Transcribe the line holding "D3: LED (A N_4, K N_29) -> LED (A N_4, K GND)" together with every line after it, through the end of the records, exactly and with no pictures.

Dataset records —
···

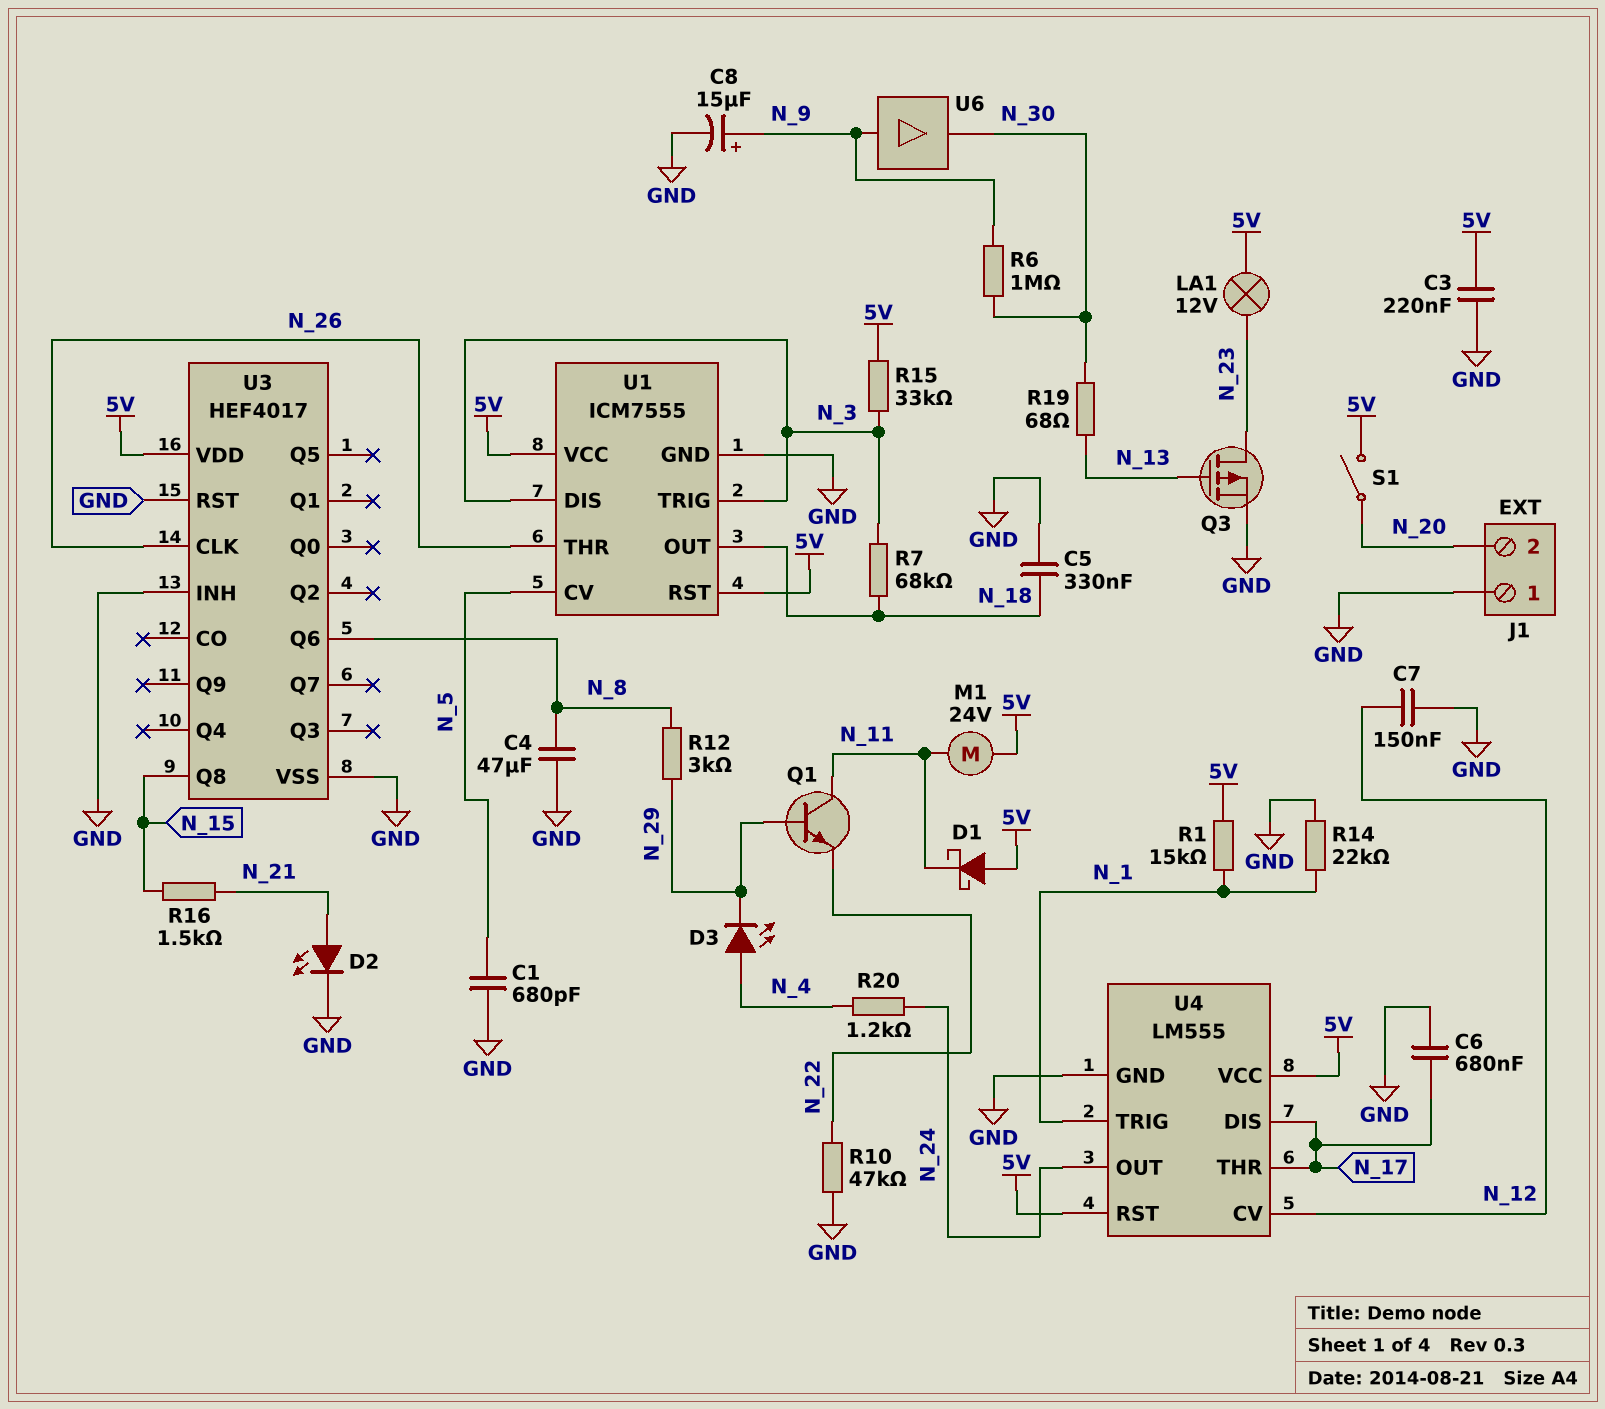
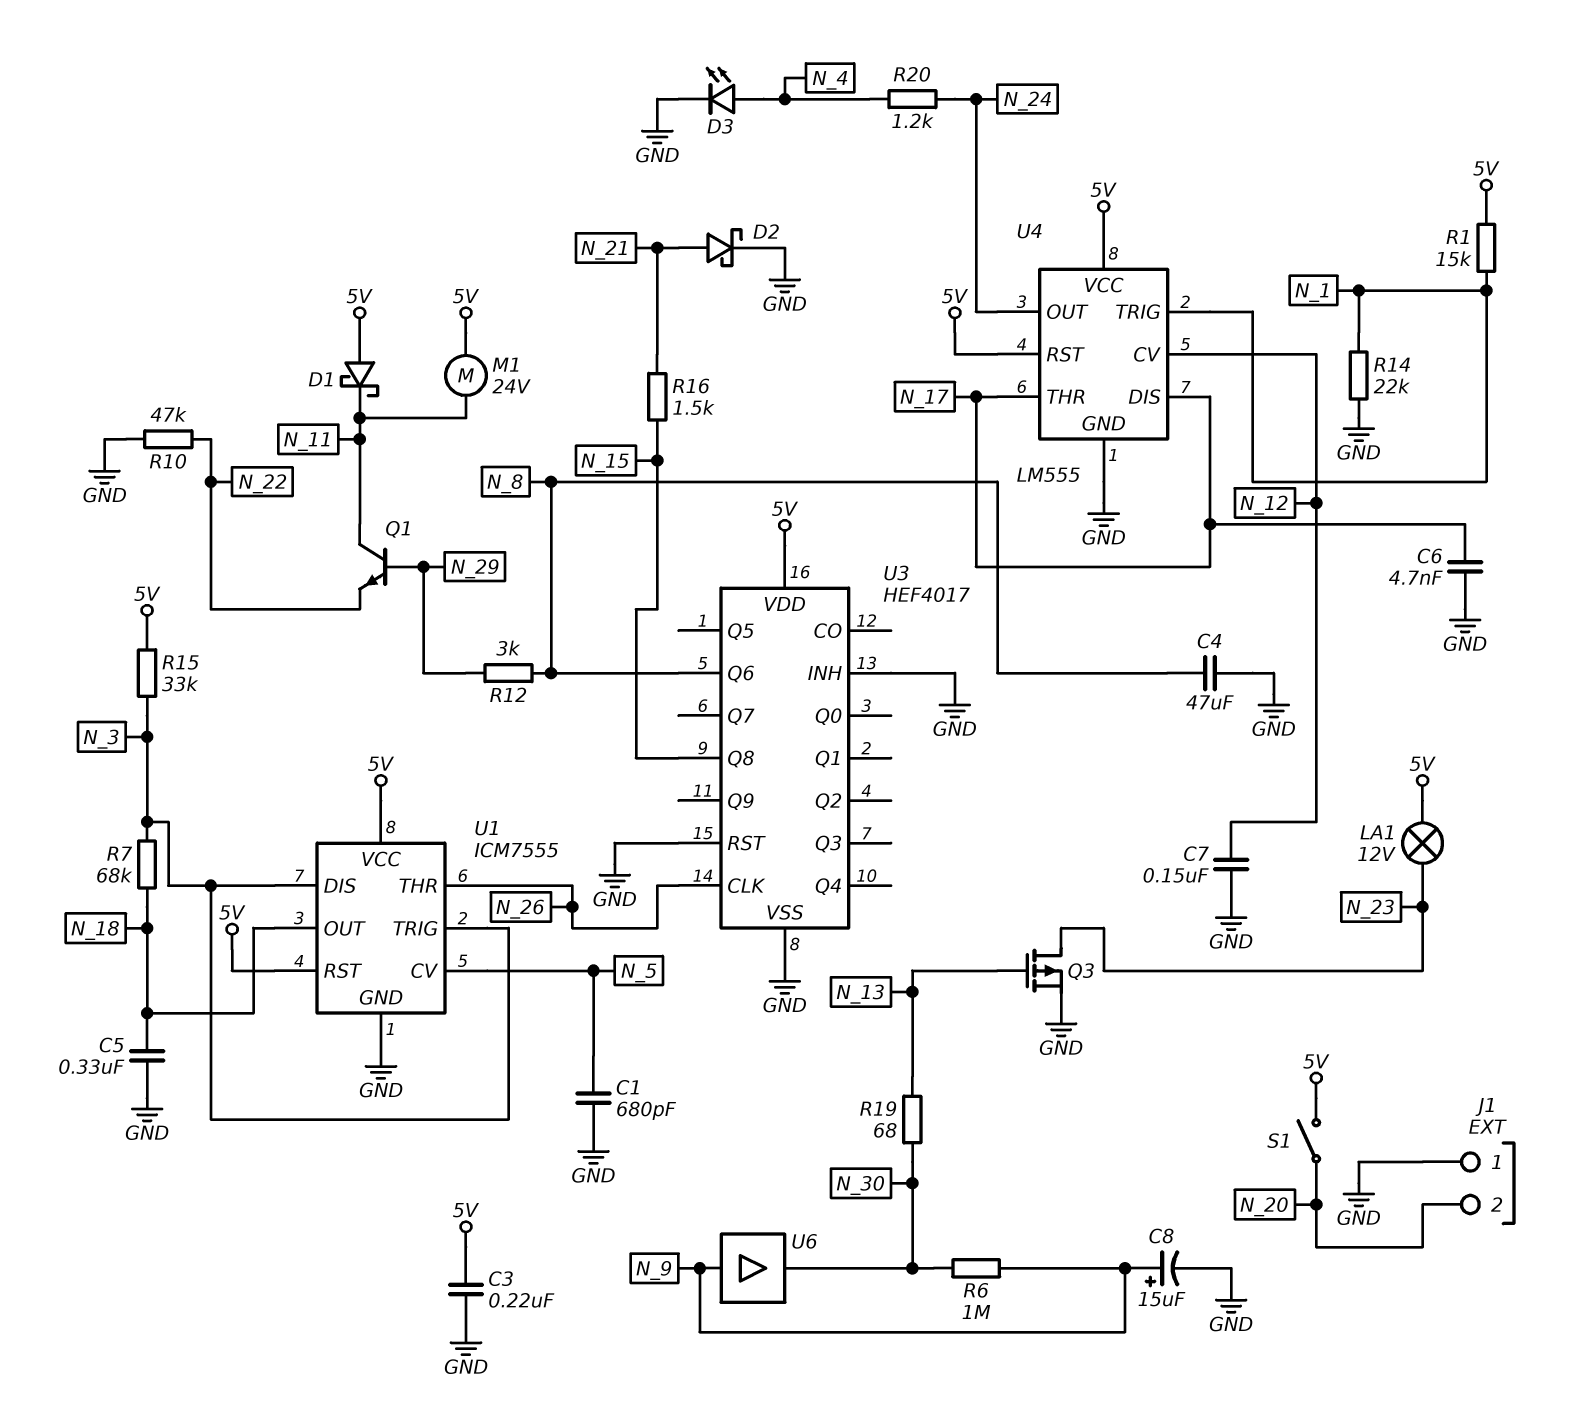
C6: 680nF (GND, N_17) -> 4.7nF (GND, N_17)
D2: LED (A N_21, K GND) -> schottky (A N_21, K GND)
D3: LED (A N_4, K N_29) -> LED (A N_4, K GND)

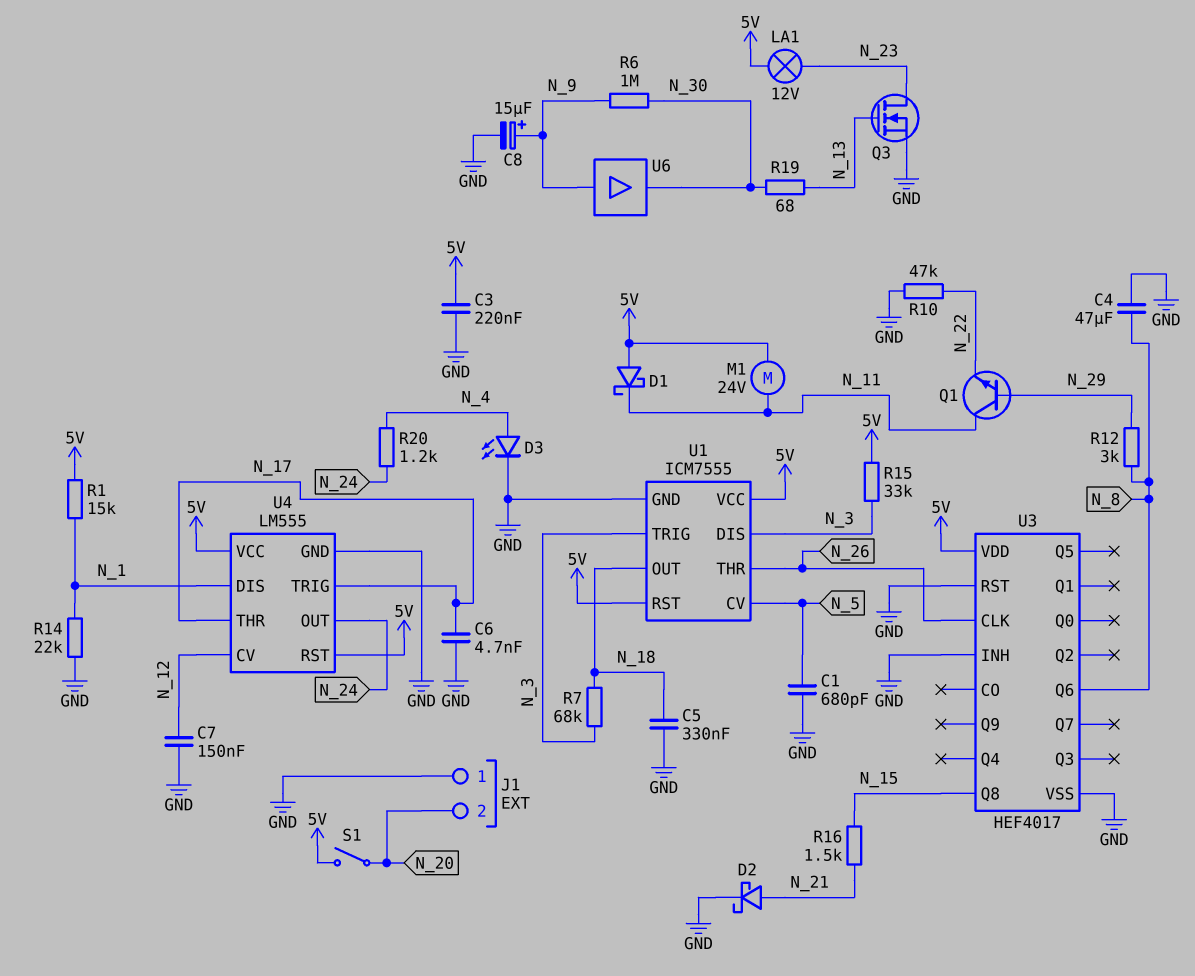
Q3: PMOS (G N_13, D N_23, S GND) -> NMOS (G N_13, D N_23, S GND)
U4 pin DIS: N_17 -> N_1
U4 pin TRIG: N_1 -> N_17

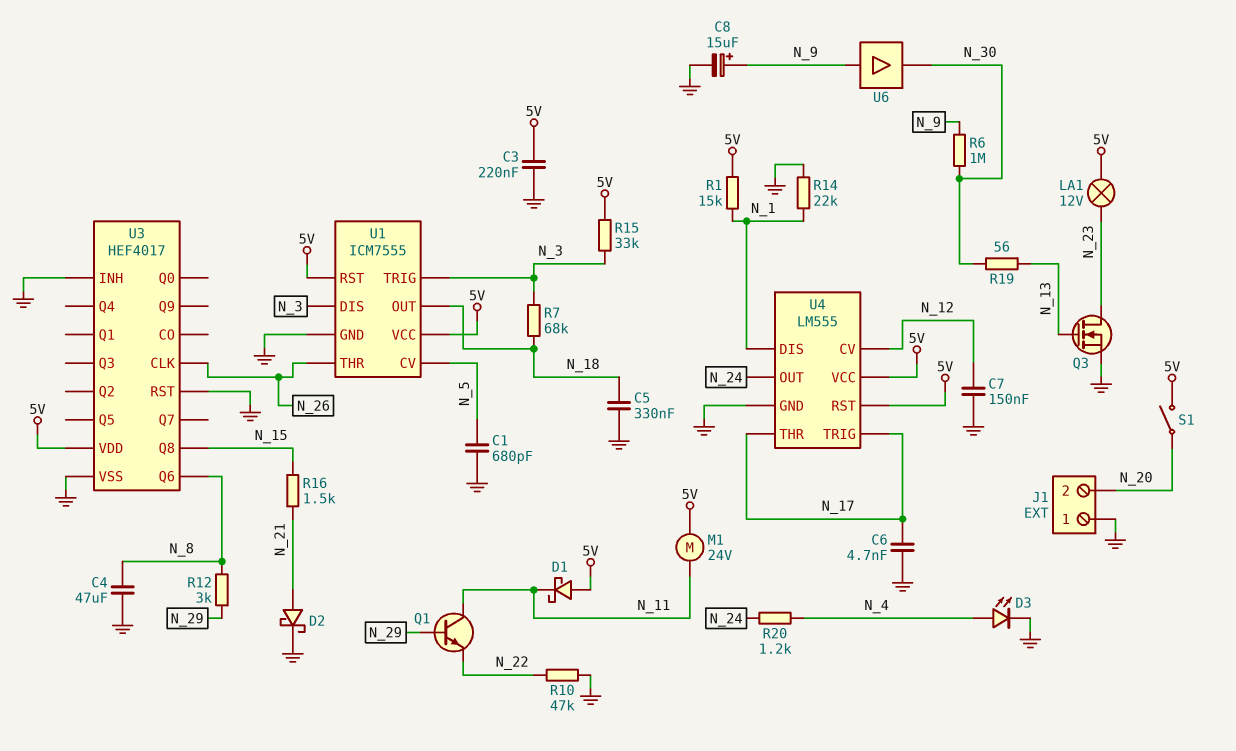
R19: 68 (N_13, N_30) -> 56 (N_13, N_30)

···

Task result —
D3: LED (A N_4, K N_29) -> LED (A N_4, K GND)

Q3: PMOS (G N_13, D N_23, S GND) -> NMOS (G N_13, D N_23, S GND)
U4 pin DIS: N_17 -> N_1
U4 pin TRIG: N_1 -> N_17

R19: 68 (N_13, N_30) -> 56 (N_13, N_30)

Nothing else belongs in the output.